BEGIN Material provided

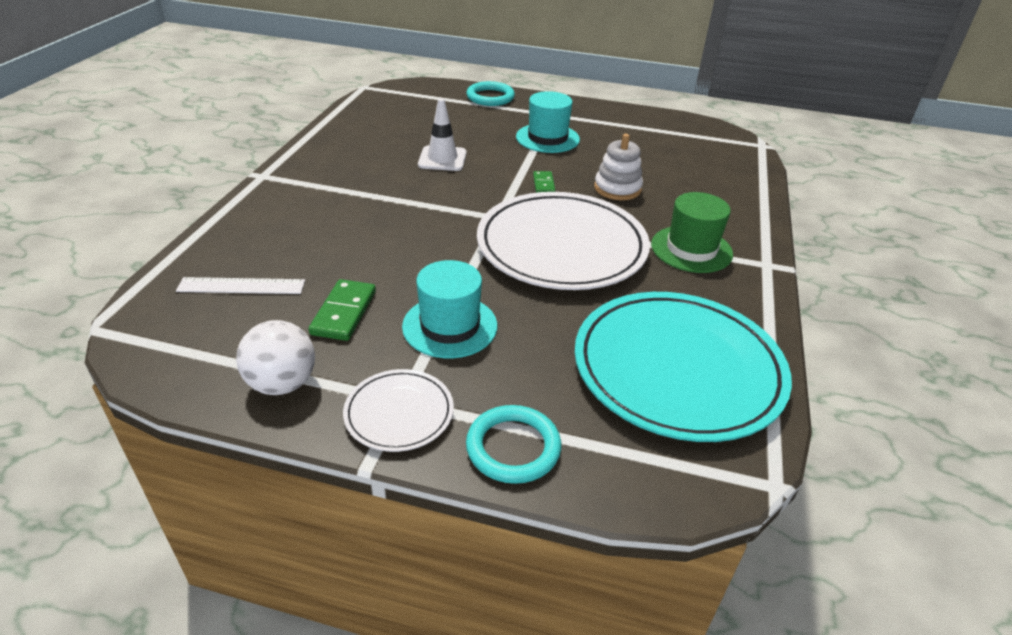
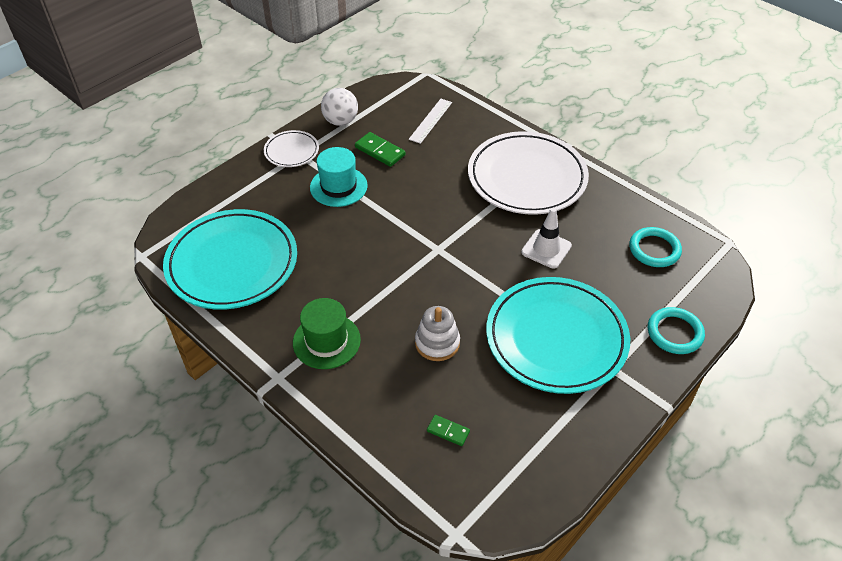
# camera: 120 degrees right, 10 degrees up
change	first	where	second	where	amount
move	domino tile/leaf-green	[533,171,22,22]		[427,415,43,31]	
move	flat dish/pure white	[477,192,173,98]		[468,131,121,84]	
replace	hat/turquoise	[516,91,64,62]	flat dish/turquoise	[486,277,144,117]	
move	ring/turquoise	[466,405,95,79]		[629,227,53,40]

END Material provided

Only the text of the records belongs in your answer, repeated exactly; the pictures stay out.

Result for this task:
# camera: 120 degrees right, 10 degrees up
change	first	where	second	where	amount
move	domino tile/leaf-green	[533,171,22,22]		[427,415,43,31]	
move	flat dish/pure white	[477,192,173,98]		[468,131,121,84]	
replace	hat/turquoise	[516,91,64,62]	flat dish/turquoise	[486,277,144,117]	
move	ring/turquoise	[466,405,95,79]		[629,227,53,40]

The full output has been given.